**Data for review:**

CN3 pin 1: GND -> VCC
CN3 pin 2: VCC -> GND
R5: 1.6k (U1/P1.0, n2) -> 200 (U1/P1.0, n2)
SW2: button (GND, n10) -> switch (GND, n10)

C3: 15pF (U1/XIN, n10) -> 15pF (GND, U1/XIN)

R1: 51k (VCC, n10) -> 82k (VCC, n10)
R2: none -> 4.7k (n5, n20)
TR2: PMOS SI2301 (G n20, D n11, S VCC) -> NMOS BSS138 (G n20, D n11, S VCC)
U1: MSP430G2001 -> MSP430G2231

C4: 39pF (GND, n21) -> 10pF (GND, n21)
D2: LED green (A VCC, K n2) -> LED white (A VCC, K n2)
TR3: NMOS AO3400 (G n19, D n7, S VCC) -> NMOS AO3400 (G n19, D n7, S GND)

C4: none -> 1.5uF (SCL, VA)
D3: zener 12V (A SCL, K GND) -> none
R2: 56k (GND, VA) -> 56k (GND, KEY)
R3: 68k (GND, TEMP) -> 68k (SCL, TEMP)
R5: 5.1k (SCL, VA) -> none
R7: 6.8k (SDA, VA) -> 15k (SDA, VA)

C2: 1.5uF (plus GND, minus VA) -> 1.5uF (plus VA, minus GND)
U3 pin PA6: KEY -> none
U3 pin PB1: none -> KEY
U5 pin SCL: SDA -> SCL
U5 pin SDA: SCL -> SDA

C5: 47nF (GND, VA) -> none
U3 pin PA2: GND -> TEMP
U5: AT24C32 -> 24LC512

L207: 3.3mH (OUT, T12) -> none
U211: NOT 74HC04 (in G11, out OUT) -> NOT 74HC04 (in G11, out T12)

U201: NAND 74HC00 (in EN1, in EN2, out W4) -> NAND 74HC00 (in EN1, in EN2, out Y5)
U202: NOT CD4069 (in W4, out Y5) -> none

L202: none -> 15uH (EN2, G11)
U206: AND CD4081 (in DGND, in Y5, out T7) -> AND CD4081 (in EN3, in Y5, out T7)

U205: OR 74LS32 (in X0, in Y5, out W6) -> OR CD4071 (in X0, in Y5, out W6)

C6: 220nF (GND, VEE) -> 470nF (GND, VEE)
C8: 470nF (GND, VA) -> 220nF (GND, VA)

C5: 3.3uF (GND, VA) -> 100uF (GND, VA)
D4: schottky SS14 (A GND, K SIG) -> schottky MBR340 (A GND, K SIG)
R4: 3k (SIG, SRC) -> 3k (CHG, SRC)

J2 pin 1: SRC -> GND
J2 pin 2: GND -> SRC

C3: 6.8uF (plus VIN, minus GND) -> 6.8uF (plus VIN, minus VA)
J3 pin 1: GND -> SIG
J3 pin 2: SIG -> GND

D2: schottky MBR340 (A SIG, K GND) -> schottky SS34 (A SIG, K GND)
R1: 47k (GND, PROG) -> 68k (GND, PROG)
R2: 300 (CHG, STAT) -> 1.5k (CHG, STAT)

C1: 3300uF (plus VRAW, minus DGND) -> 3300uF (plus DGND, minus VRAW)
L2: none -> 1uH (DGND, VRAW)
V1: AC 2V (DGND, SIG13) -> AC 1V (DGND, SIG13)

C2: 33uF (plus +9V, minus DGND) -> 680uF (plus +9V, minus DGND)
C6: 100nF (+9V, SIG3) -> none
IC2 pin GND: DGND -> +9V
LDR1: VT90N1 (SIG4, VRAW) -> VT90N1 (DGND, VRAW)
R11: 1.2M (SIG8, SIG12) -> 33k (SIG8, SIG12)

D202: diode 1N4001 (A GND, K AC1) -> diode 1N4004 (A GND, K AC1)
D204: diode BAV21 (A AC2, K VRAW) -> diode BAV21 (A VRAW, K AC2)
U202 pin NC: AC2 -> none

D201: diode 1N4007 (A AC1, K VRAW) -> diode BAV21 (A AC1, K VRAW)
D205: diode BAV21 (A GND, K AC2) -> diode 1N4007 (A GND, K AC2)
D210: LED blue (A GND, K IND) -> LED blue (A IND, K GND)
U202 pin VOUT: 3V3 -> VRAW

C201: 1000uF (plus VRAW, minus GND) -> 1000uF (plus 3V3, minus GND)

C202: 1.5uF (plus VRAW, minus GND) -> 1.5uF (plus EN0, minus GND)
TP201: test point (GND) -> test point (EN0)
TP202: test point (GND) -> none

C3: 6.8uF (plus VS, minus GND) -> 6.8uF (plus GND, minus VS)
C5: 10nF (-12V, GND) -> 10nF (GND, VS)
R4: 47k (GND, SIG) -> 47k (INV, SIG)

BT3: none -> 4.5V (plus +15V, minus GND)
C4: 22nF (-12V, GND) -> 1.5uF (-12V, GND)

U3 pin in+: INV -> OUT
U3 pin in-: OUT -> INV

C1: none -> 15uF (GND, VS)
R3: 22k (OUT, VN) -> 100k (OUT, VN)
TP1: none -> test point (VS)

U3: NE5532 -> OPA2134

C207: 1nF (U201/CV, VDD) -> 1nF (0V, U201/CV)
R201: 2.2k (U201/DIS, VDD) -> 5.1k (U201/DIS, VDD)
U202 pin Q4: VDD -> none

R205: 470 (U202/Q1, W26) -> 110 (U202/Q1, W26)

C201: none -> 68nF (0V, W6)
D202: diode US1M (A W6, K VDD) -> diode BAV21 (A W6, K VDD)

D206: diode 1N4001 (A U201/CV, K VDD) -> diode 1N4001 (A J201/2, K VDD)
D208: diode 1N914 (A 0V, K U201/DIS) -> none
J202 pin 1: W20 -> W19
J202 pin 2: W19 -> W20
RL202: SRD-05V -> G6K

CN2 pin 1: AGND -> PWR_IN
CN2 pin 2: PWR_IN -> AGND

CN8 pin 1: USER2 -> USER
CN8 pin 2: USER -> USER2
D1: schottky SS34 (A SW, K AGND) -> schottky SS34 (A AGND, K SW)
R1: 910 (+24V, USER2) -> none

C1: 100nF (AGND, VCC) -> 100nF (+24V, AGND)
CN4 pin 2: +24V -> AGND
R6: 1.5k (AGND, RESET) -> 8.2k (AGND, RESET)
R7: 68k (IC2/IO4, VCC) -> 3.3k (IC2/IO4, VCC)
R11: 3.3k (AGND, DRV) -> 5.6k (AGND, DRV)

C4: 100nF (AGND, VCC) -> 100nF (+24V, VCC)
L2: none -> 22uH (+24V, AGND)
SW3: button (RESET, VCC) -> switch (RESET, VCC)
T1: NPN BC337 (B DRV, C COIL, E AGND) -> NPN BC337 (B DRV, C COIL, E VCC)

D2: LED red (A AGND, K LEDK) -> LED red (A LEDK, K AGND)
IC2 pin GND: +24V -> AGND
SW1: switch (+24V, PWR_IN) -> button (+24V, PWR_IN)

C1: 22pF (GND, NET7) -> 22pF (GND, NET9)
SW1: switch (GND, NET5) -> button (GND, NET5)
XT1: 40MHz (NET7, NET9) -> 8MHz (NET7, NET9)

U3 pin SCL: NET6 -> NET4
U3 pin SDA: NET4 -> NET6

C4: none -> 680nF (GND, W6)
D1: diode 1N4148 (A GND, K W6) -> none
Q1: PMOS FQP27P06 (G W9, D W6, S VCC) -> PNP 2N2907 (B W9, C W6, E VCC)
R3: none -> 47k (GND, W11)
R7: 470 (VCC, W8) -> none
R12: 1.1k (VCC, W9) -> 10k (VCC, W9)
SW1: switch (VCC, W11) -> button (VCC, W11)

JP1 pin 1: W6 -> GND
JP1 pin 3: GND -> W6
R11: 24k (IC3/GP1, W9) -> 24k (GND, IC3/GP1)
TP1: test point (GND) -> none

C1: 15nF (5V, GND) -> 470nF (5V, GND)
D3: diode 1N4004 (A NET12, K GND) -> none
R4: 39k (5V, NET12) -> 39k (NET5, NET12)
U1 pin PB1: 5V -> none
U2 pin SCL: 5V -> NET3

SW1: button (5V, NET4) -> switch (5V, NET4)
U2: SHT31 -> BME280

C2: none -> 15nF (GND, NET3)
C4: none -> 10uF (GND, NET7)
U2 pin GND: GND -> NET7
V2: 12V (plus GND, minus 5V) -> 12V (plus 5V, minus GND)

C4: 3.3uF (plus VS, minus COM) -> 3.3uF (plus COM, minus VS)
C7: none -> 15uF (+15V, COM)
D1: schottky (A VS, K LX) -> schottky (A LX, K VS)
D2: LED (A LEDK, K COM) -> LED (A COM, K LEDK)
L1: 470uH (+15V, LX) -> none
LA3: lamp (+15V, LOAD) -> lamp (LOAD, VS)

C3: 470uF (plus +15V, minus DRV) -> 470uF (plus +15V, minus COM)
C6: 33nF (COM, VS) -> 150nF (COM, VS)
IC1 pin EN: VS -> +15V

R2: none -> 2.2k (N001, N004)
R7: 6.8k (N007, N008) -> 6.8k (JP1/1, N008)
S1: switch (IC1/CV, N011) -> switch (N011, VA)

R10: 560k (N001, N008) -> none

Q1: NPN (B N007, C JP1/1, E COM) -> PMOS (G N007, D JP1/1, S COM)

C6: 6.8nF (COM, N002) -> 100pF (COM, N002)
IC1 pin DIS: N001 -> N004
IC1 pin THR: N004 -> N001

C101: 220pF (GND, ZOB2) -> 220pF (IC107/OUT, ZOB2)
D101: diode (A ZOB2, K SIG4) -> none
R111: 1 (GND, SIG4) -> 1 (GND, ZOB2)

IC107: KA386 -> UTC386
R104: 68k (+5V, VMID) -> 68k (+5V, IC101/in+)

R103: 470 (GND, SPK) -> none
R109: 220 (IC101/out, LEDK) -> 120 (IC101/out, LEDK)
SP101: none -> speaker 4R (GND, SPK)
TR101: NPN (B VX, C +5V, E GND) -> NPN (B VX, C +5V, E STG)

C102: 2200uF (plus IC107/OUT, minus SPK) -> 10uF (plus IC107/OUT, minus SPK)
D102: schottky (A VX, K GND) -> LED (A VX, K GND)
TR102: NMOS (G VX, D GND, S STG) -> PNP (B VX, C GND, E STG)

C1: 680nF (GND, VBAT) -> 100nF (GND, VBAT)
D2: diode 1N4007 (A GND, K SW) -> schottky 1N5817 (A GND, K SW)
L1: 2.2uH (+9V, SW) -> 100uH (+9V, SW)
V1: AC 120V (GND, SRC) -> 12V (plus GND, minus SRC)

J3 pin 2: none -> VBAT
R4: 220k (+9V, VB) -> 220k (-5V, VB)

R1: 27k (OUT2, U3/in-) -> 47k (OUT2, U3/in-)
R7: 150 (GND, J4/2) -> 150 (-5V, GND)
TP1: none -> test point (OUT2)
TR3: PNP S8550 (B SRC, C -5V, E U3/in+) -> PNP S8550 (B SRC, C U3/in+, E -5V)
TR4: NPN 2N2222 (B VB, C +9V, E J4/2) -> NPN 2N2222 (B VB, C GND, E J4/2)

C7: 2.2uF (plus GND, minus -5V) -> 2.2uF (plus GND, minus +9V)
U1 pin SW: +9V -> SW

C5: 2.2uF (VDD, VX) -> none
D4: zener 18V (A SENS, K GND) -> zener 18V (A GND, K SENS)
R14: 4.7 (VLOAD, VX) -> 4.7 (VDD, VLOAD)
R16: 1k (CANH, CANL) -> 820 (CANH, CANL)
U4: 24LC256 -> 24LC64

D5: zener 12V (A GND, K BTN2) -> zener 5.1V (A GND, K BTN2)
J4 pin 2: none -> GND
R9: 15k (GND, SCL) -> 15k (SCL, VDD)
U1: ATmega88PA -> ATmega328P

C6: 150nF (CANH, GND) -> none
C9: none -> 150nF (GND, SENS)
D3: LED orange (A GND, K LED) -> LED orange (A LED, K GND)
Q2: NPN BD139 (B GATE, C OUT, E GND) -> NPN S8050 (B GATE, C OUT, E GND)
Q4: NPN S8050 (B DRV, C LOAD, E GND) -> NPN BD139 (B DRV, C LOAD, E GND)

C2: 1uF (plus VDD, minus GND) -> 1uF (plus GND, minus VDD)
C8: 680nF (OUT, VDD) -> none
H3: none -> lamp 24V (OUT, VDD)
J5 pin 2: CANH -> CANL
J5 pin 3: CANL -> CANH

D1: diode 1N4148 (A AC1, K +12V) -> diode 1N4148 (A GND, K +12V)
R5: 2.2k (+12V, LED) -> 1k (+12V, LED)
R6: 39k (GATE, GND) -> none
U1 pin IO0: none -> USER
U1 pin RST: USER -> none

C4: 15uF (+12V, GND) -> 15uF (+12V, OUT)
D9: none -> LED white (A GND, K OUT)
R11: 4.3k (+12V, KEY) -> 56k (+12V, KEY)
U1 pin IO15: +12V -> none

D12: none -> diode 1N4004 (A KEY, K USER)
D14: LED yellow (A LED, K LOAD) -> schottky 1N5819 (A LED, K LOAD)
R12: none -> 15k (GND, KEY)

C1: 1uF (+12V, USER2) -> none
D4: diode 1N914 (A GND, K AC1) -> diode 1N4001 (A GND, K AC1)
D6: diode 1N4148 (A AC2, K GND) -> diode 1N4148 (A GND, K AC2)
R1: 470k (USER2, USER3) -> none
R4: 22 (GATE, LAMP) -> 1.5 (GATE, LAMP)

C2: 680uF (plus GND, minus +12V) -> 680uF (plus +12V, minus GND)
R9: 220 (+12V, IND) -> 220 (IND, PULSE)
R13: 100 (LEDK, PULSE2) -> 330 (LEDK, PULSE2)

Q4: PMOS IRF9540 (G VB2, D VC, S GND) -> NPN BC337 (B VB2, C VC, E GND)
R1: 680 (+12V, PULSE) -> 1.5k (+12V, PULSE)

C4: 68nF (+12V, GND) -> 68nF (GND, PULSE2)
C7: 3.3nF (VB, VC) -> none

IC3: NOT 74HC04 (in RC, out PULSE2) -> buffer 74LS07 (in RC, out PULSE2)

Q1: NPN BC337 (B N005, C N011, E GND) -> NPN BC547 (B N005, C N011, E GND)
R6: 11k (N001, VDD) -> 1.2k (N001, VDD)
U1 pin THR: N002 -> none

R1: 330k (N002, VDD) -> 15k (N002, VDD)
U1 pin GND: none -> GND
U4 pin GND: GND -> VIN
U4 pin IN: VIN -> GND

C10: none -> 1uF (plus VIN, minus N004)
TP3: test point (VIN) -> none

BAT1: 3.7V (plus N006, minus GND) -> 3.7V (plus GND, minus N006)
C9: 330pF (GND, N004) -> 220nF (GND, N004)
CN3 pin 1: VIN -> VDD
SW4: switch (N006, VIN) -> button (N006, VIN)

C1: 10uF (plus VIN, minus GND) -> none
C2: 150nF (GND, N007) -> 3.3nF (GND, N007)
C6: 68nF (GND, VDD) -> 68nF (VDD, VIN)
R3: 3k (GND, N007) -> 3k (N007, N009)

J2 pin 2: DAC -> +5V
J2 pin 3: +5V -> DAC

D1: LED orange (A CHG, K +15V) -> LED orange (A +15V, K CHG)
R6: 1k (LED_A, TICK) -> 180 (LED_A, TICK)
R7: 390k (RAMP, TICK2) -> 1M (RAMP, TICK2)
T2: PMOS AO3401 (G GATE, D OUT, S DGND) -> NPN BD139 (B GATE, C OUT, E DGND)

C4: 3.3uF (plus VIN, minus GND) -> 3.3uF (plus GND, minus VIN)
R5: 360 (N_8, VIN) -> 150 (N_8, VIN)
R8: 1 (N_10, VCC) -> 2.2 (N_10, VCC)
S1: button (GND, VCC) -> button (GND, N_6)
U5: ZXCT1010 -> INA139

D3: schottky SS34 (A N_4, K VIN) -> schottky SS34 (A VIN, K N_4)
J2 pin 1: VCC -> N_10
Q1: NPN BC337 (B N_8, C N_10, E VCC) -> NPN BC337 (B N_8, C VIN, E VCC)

**What needs to be done:** The reply should hold only the lines of the listing above starting at the line containing "R1: 470k (USER2, USER3) -> none" and ending at the line containing "C10: none -> 1uF (plus VIN, minus N004)", exactly as written.

**Task answer:**
R1: 470k (USER2, USER3) -> none
R4: 22 (GATE, LAMP) -> 1.5 (GATE, LAMP)

C2: 680uF (plus GND, minus +12V) -> 680uF (plus +12V, minus GND)
R9: 220 (+12V, IND) -> 220 (IND, PULSE)
R13: 100 (LEDK, PULSE2) -> 330 (LEDK, PULSE2)

Q4: PMOS IRF9540 (G VB2, D VC, S GND) -> NPN BC337 (B VB2, C VC, E GND)
R1: 680 (+12V, PULSE) -> 1.5k (+12V, PULSE)

C4: 68nF (+12V, GND) -> 68nF (GND, PULSE2)
C7: 3.3nF (VB, VC) -> none

IC3: NOT 74HC04 (in RC, out PULSE2) -> buffer 74LS07 (in RC, out PULSE2)

Q1: NPN BC337 (B N005, C N011, E GND) -> NPN BC547 (B N005, C N011, E GND)
R6: 11k (N001, VDD) -> 1.2k (N001, VDD)
U1 pin THR: N002 -> none

R1: 330k (N002, VDD) -> 15k (N002, VDD)
U1 pin GND: none -> GND
U4 pin GND: GND -> VIN
U4 pin IN: VIN -> GND

C10: none -> 1uF (plus VIN, minus N004)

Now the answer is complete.